How to complete this task: Output the data that follows exactly, line for line.

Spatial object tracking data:
-----
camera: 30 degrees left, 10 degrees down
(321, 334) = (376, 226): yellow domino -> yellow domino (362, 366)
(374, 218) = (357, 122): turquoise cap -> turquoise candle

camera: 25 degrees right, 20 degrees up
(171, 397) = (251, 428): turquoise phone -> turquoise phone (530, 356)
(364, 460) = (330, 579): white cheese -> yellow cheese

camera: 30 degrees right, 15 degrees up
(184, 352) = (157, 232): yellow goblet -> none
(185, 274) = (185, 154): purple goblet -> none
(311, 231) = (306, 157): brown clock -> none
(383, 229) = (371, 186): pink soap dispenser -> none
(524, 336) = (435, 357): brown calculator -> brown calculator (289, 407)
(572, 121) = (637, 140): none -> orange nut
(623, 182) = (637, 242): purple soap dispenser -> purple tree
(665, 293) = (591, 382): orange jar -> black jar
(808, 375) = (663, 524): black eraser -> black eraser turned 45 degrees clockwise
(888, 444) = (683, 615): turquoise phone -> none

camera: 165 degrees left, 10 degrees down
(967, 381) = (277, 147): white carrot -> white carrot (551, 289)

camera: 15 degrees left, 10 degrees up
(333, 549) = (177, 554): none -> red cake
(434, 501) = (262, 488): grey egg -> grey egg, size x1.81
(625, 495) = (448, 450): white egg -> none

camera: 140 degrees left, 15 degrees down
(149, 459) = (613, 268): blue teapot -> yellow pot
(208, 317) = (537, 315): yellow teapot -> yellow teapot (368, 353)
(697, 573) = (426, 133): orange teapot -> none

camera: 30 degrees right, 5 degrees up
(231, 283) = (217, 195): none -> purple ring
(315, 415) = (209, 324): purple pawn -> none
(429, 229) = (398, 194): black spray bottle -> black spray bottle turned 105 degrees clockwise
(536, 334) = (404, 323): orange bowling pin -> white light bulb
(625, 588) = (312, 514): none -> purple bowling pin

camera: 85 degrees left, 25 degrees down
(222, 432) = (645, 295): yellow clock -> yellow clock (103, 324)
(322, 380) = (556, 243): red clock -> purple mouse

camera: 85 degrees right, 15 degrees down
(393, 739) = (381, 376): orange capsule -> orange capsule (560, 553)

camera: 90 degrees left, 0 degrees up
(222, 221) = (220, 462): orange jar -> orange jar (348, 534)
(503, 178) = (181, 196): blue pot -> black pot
-----
Reply to the exercise:
camera: 30 degrees left, 10 degrees down
(321, 334) = (376, 226): yellow domino -> yellow domino (362, 366)
(374, 218) = (357, 122): turquoise cap -> turquoise candle

camera: 25 degrees right, 20 degrees up
(171, 397) = (251, 428): turquoise phone -> turquoise phone (530, 356)
(364, 460) = (330, 579): white cheese -> yellow cheese

camera: 30 degrees right, 15 degrees up
(184, 352) = (157, 232): yellow goblet -> none
(185, 274) = (185, 154): purple goblet -> none
(311, 231) = (306, 157): brown clock -> none
(383, 229) = (371, 186): pink soap dispenser -> none
(524, 336) = (435, 357): brown calculator -> brown calculator (289, 407)
(572, 121) = (637, 140): none -> orange nut
(623, 182) = (637, 242): purple soap dispenser -> purple tree
(665, 293) = (591, 382): orange jar -> black jar
(808, 375) = (663, 524): black eraser -> black eraser turned 45 degrees clockwise
(888, 444) = (683, 615): turquoise phone -> none

camera: 165 degrees left, 10 degrees down
(967, 381) = (277, 147): white carrot -> white carrot (551, 289)

camera: 15 degrees left, 10 degrees up
(333, 549) = (177, 554): none -> red cake
(434, 501) = (262, 488): grey egg -> grey egg, size x1.81
(625, 495) = (448, 450): white egg -> none

camera: 140 degrees left, 15 degrees down
(149, 459) = (613, 268): blue teapot -> yellow pot
(208, 317) = (537, 315): yellow teapot -> yellow teapot (368, 353)
(697, 573) = (426, 133): orange teapot -> none

camera: 30 degrees right, 5 degrees up
(231, 283) = (217, 195): none -> purple ring
(315, 415) = (209, 324): purple pawn -> none
(429, 229) = (398, 194): black spray bottle -> black spray bottle turned 105 degrees clockwise
(536, 334) = (404, 323): orange bowling pin -> white light bulb
(625, 588) = (312, 514): none -> purple bowling pin

camera: 85 degrees left, 25 degrees down
(222, 432) = (645, 295): yellow clock -> yellow clock (103, 324)
(322, 380) = (556, 243): red clock -> purple mouse

camera: 85 degrees right, 15 degrees down
(393, 739) = (381, 376): orange capsule -> orange capsule (560, 553)

camera: 90 degrees left, 0 degrees up
(222, 221) = (220, 462): orange jar -> orange jar (348, 534)
(503, 178) = (181, 196): blue pot -> black pot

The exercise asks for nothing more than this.